DATA EXTRACT below:

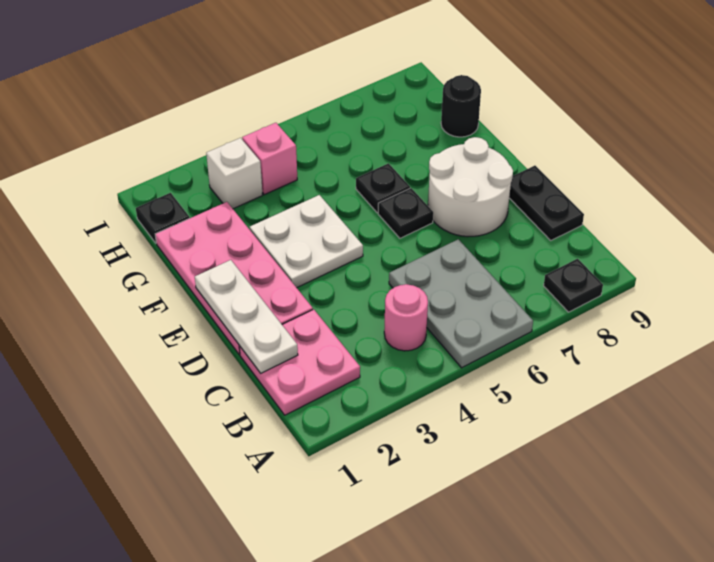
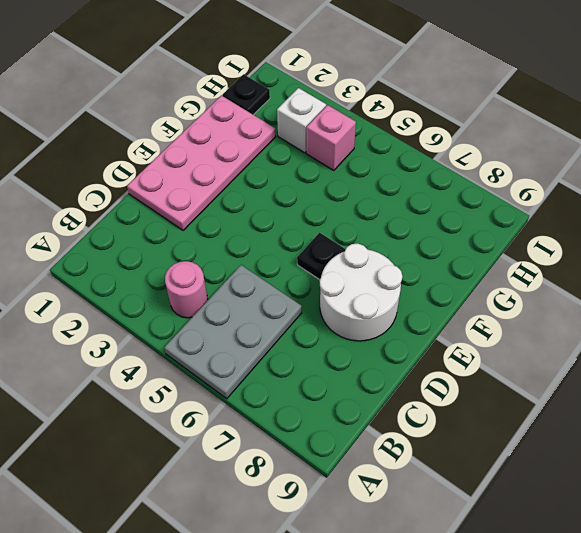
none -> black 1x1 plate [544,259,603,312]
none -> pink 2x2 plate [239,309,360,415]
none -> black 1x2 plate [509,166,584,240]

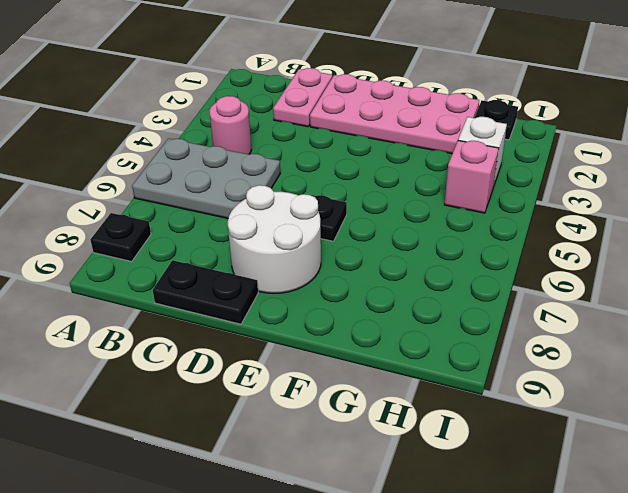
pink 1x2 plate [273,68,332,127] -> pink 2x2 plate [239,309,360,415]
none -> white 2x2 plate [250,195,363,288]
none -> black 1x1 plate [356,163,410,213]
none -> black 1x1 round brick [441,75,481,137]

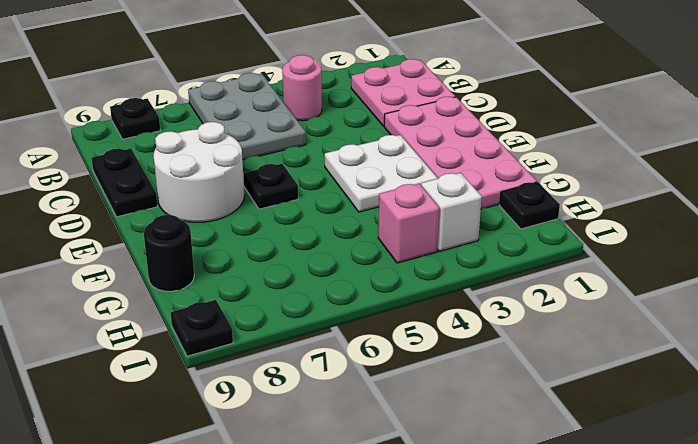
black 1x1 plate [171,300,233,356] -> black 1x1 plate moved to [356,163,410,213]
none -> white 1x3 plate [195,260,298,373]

End of DATA EXTRACT.

Only lines of the data holding the word "black" go in the answer. Please copy each of them.

**RESPONSE AREA:**
none -> black 1x1 plate [544,259,603,312]
none -> black 1x2 plate [509,166,584,240]
none -> black 1x1 plate [356,163,410,213]
none -> black 1x1 round brick [441,75,481,137]
black 1x1 plate [171,300,233,356] -> black 1x1 plate moved to [356,163,410,213]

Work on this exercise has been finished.